* [Work request]
Only one span of the listing below is wanted: the lines from the one with "R3: none -> 1.3k (GND, IC3/in+)" through the one with "R3: 10k (CMP, VTH) -> 10k (+3V3, VTH)", reproduced exactly, both ends kept.

================================

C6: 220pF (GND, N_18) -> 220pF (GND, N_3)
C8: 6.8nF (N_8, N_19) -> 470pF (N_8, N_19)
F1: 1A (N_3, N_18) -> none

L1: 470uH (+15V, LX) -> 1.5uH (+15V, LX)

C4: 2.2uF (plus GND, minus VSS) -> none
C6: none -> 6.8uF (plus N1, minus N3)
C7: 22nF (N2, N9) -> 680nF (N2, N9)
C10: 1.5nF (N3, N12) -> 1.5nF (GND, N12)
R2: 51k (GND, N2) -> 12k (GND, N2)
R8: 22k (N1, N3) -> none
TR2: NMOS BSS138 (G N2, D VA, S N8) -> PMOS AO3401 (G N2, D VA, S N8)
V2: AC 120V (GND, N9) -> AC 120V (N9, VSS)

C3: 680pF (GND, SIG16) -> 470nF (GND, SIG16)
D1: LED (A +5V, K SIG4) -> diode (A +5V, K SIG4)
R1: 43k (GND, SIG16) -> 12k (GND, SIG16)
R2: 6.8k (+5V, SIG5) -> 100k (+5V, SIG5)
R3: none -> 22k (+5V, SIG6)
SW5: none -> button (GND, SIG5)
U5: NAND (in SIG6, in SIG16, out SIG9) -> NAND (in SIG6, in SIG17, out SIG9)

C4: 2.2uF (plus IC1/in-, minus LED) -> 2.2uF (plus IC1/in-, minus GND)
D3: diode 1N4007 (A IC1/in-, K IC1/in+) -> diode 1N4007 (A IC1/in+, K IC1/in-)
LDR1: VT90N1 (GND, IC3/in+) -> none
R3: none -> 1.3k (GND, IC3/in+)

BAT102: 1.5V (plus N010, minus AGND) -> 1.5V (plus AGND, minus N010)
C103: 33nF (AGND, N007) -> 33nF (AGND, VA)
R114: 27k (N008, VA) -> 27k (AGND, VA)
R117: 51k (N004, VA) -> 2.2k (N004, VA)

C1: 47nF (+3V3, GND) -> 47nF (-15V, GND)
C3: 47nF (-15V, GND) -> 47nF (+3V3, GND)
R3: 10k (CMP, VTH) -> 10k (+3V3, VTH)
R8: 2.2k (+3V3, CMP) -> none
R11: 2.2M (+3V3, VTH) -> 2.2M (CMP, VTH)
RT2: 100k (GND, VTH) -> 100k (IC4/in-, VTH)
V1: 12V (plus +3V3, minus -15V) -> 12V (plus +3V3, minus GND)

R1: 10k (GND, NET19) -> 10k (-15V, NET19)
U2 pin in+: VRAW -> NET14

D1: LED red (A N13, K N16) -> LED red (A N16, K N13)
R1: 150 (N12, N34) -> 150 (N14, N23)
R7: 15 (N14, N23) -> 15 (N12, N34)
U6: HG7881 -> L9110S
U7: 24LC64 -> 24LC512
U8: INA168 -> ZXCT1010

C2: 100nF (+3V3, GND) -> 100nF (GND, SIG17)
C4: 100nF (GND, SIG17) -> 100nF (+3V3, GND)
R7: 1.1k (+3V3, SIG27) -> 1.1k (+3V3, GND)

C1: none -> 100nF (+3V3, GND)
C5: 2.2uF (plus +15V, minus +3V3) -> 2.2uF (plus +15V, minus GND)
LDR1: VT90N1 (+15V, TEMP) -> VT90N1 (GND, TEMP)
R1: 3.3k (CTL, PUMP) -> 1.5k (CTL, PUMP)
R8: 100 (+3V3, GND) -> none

================================

* [Your solution]
R3: none -> 1.3k (GND, IC3/in+)

BAT102: 1.5V (plus N010, minus AGND) -> 1.5V (plus AGND, minus N010)
C103: 33nF (AGND, N007) -> 33nF (AGND, VA)
R114: 27k (N008, VA) -> 27k (AGND, VA)
R117: 51k (N004, VA) -> 2.2k (N004, VA)

C1: 47nF (+3V3, GND) -> 47nF (-15V, GND)
C3: 47nF (-15V, GND) -> 47nF (+3V3, GND)
R3: 10k (CMP, VTH) -> 10k (+3V3, VTH)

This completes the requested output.